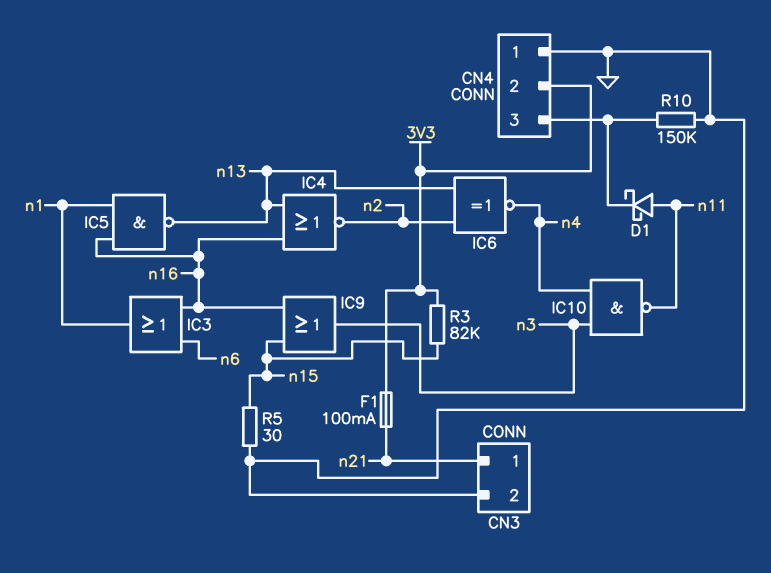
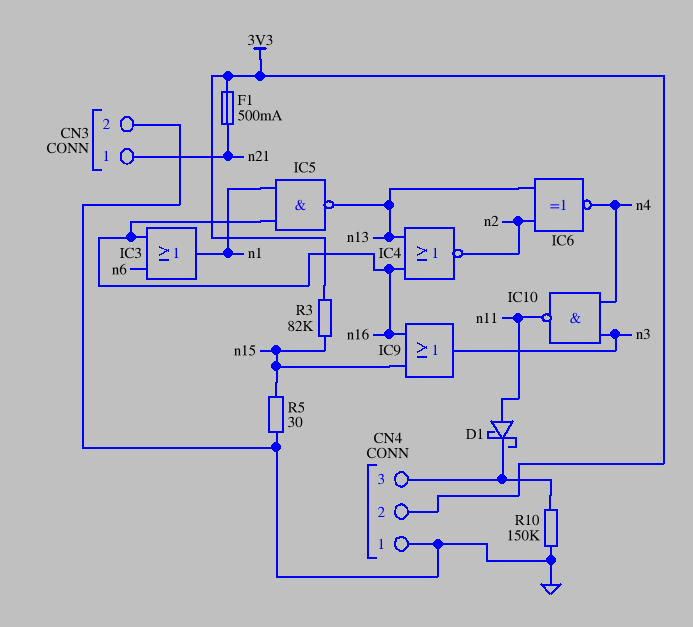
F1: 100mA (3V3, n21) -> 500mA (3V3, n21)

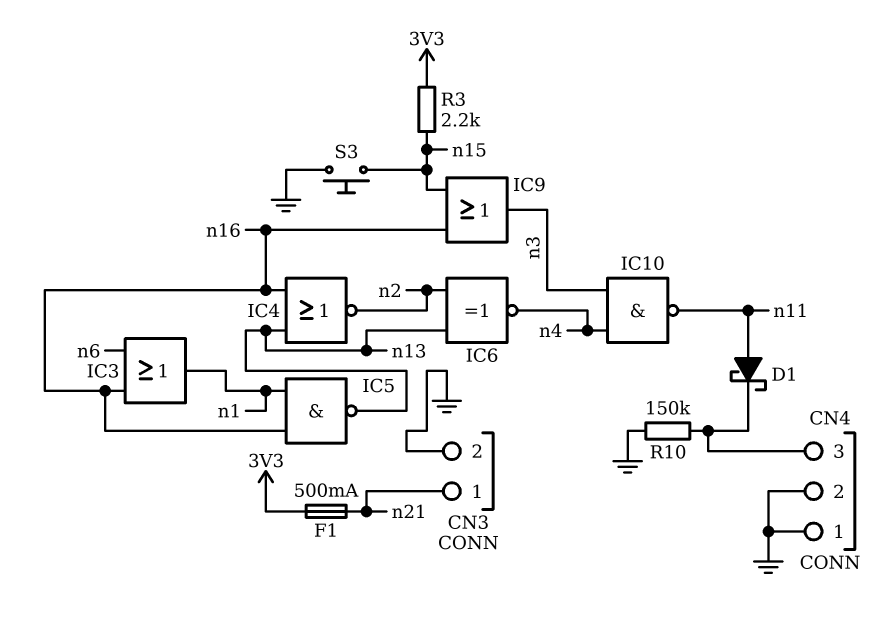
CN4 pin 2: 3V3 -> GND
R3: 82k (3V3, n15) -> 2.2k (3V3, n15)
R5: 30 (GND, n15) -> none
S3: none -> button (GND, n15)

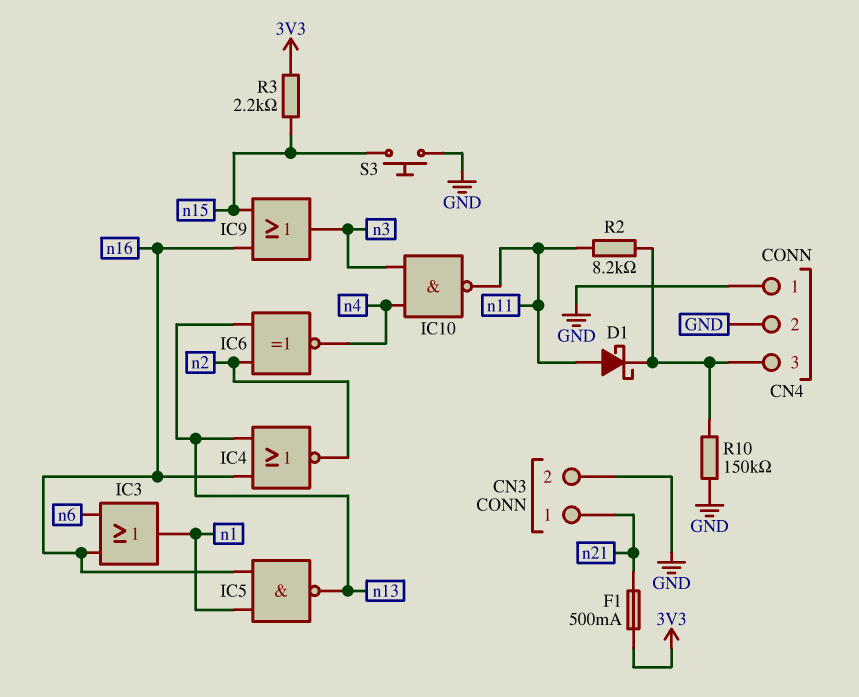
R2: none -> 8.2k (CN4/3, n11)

* * *

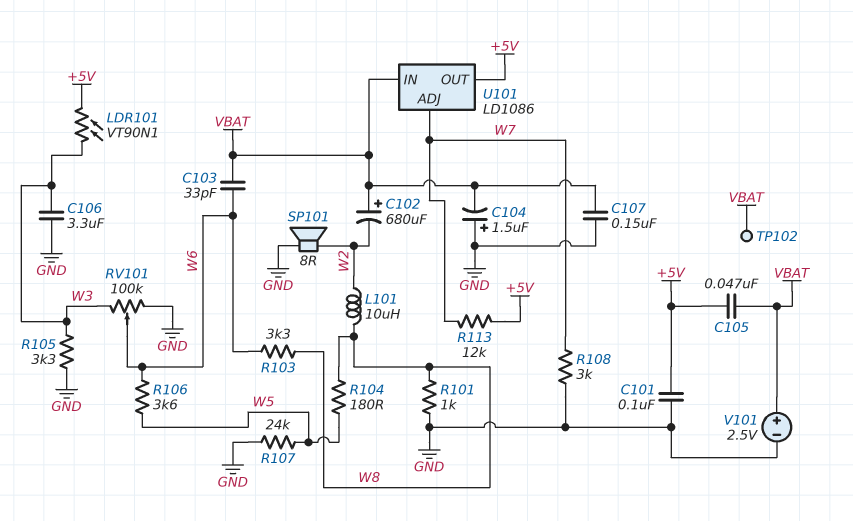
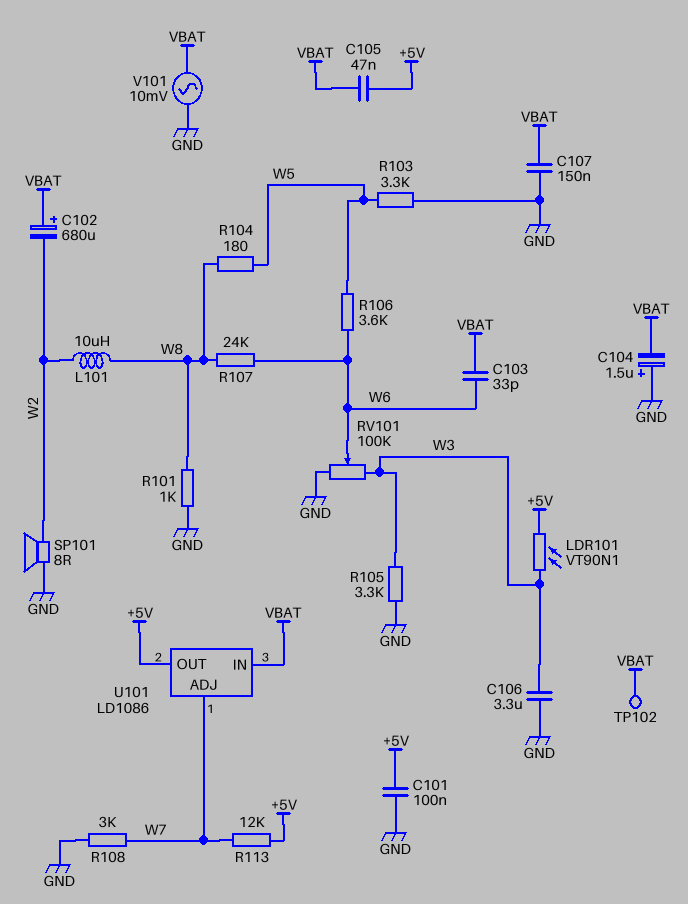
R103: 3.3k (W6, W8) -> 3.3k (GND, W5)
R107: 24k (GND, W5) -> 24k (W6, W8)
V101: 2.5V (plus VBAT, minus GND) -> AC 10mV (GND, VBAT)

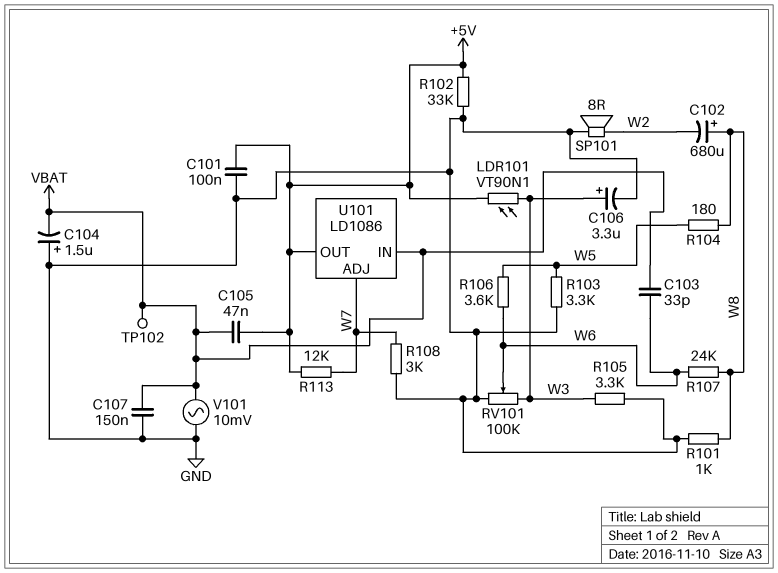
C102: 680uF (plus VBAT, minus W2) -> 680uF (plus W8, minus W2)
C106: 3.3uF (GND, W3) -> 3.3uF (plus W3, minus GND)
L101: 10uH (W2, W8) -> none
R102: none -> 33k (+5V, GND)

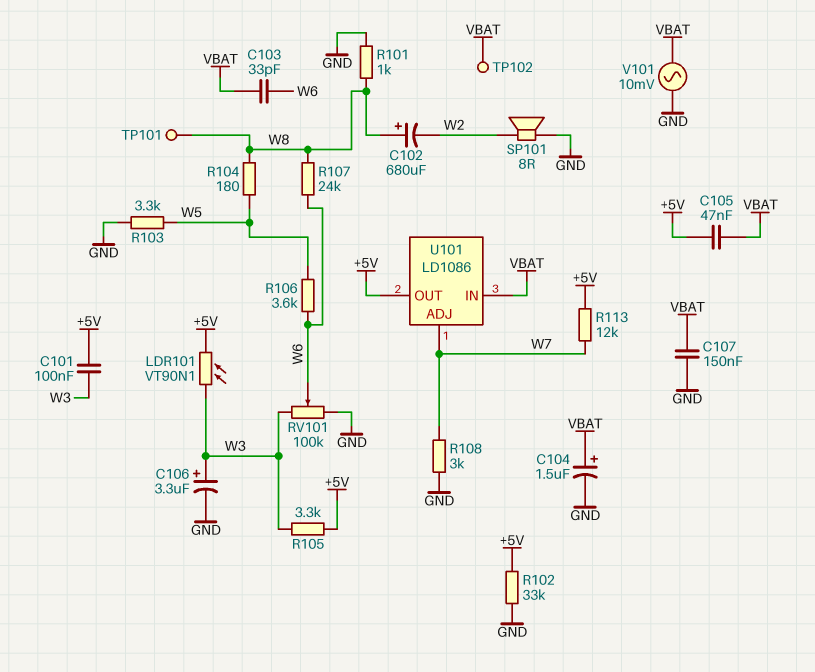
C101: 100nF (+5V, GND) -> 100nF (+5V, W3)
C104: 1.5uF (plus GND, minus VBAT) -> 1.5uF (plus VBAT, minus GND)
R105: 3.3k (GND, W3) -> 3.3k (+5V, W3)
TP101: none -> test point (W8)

■ **WHAT YOU WILL DO**
Copy exactly the lines of the entries above from the one containing "C106: 3.3uF (GND, W3)" through the one containing "TP101: none -> test point (W8)". Both end lines count; pictures do not.

■ **SOLVED PROBLEM**
C106: 3.3uF (GND, W3) -> 3.3uF (plus W3, minus GND)
L101: 10uH (W2, W8) -> none
R102: none -> 33k (+5V, GND)

C101: 100nF (+5V, GND) -> 100nF (+5V, W3)
C104: 1.5uF (plus GND, minus VBAT) -> 1.5uF (plus VBAT, minus GND)
R105: 3.3k (GND, W3) -> 3.3k (+5V, W3)
TP101: none -> test point (W8)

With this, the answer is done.